The answer is a stretch of the material below, returned exactly: the line containing "(302, 142) = (470, 142): blue", the line containing "(481, 119) = (647, 243): yellow", and all lines between.

Information given Block Start

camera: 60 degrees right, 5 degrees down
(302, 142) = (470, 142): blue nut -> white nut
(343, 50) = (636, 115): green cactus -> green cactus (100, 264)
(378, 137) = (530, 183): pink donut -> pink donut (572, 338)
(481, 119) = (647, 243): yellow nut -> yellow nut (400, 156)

Information given Block End
Information given Block Start

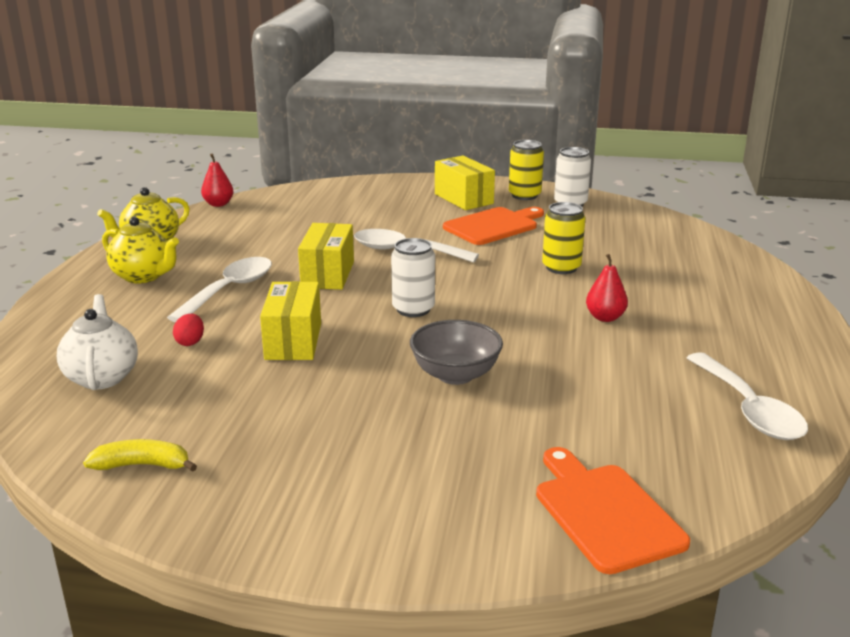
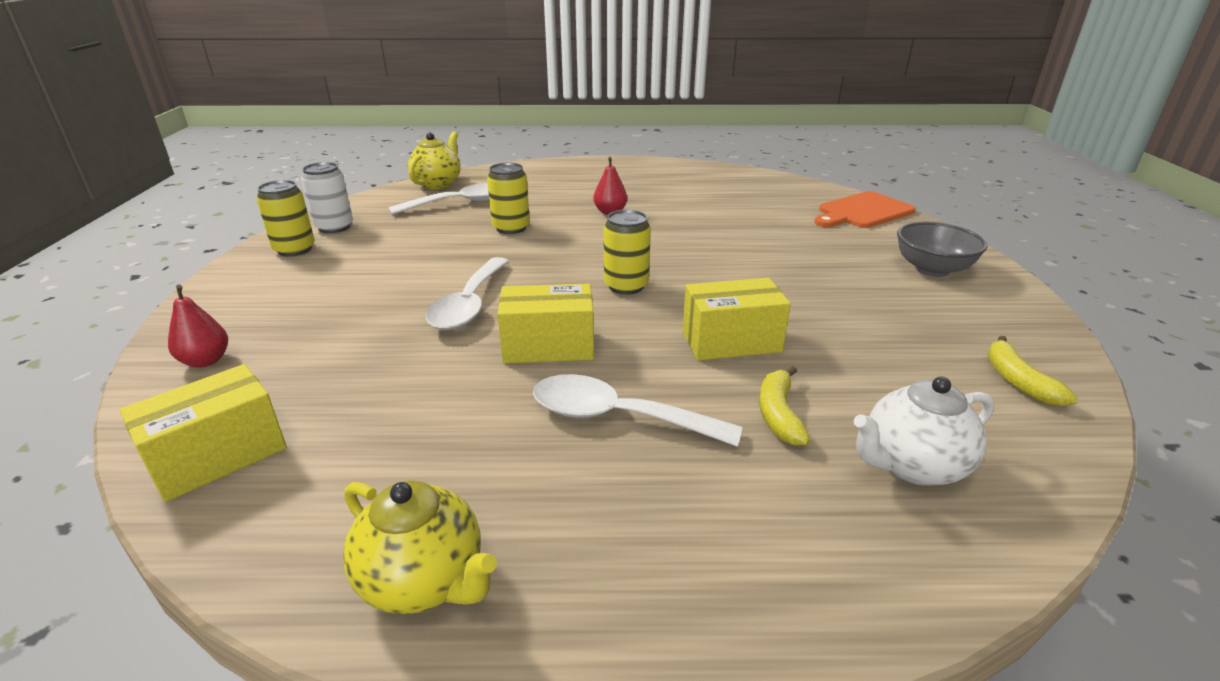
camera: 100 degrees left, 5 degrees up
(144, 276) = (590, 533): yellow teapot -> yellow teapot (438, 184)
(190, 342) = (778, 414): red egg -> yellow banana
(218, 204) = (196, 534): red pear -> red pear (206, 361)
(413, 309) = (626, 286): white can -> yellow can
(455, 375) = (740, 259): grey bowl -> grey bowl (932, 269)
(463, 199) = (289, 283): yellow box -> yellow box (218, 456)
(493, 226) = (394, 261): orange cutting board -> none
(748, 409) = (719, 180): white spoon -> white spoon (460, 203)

Information given Block End

§ Solution below:
(302, 142) = (470, 142): blue nut -> white nut
(343, 50) = (636, 115): green cactus -> green cactus (100, 264)
(378, 137) = (530, 183): pink donut -> pink donut (572, 338)
(481, 119) = (647, 243): yellow nut -> yellow nut (400, 156)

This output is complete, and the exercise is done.